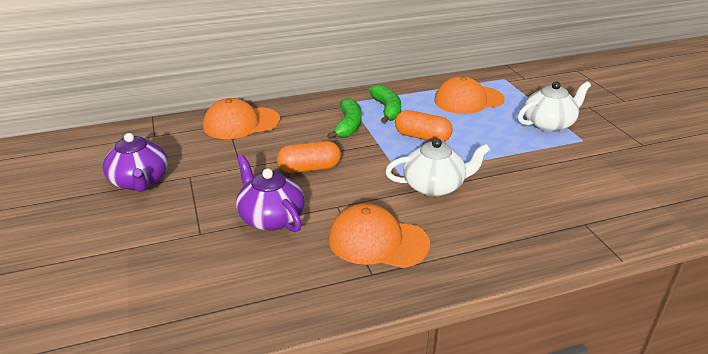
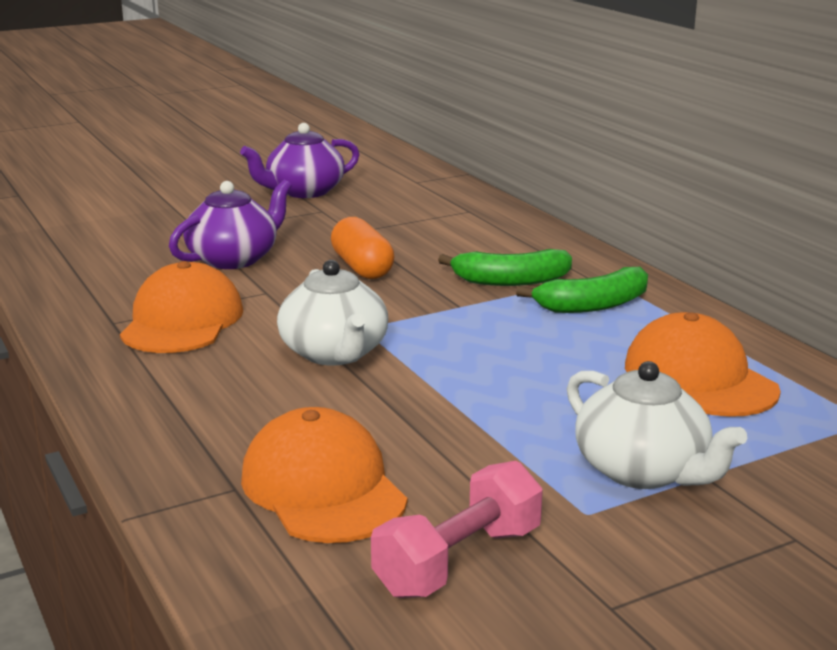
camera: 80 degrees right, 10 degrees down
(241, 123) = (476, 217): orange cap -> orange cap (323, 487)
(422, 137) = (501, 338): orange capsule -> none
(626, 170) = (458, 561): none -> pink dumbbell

...

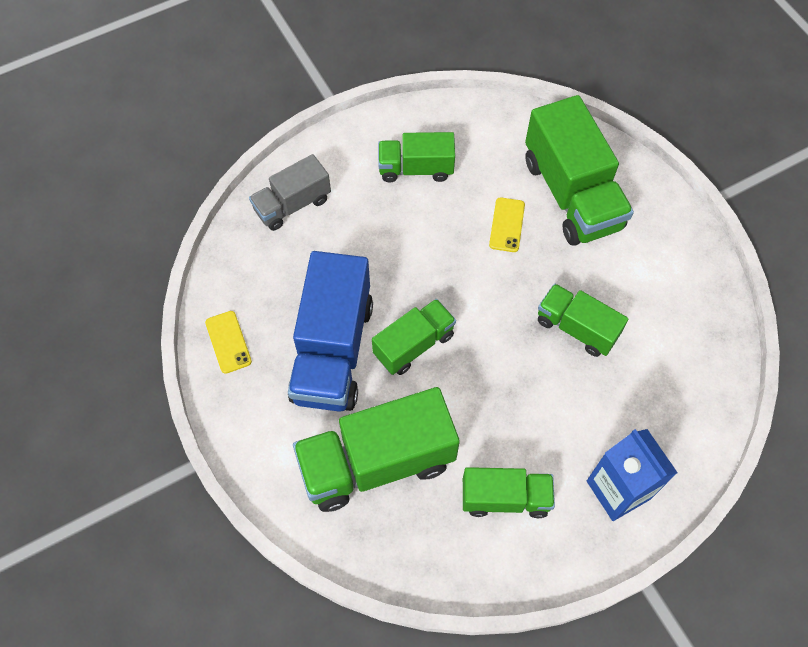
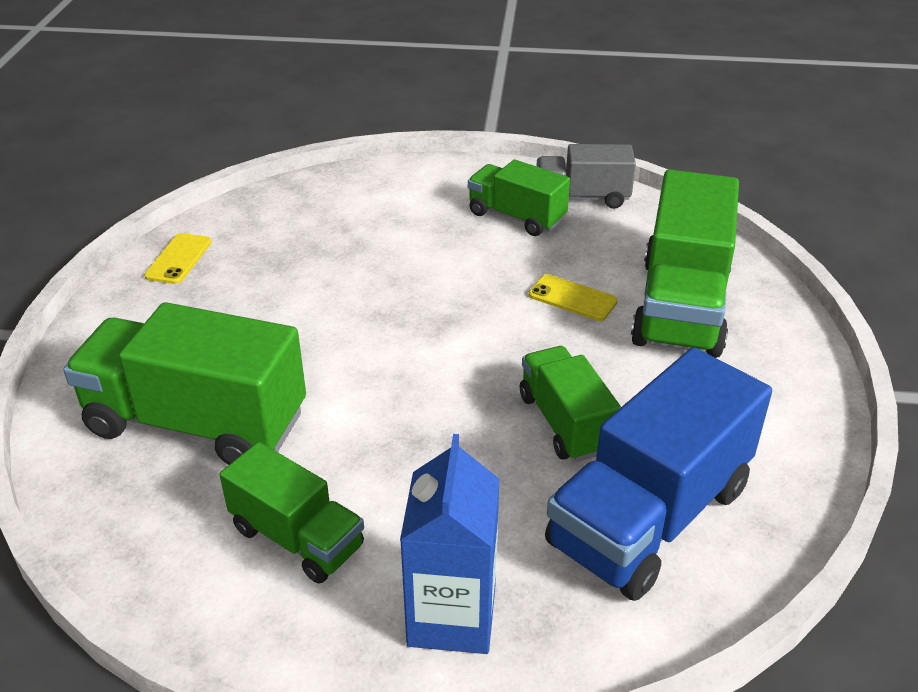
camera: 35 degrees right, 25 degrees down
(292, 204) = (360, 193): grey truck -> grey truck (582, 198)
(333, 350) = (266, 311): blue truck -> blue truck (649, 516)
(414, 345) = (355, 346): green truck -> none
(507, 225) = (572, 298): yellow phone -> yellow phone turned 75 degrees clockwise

---

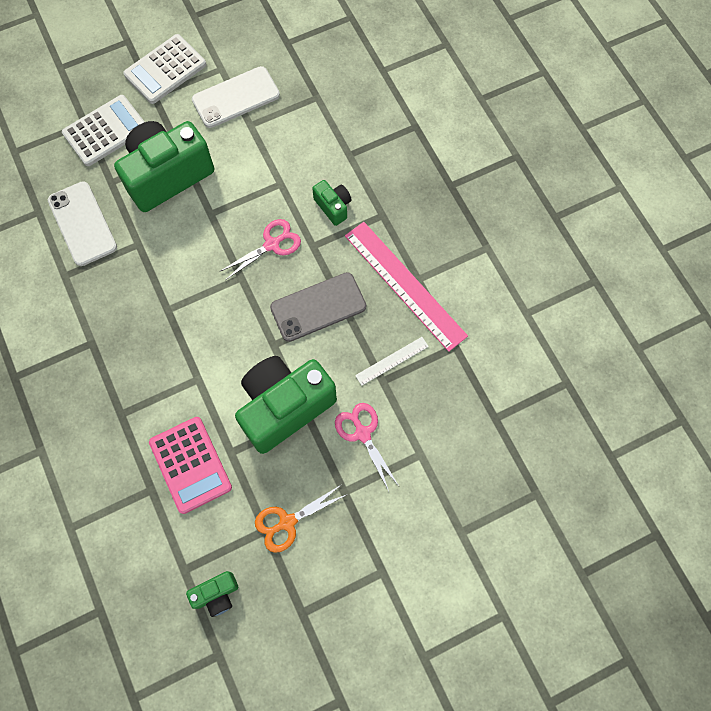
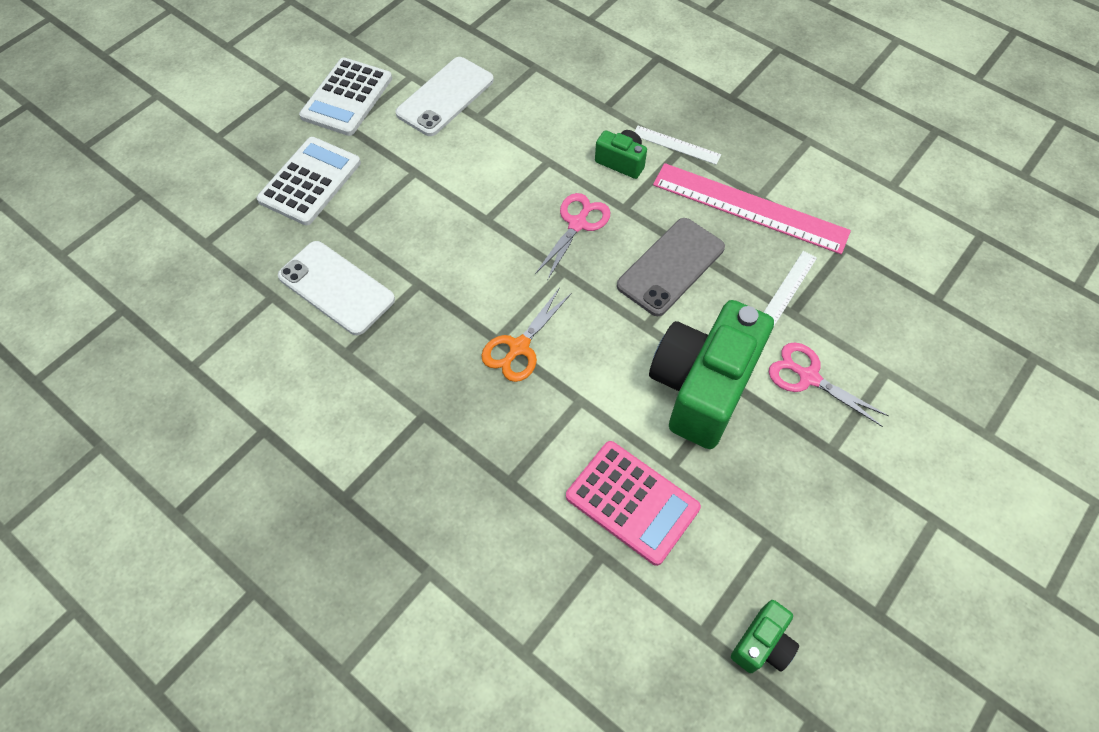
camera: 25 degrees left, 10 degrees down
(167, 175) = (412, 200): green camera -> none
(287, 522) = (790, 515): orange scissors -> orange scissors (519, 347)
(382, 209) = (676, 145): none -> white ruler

▶ _What is expected_
Above are the records. Copy the lines beginning at the one that has "(287, 522) = (790, 515): orange" and ending with the one that has "(382, 209) = (676, 145): none -> white ruler", unchanged.

▶ _Task answer_
(287, 522) = (790, 515): orange scissors -> orange scissors (519, 347)
(382, 209) = (676, 145): none -> white ruler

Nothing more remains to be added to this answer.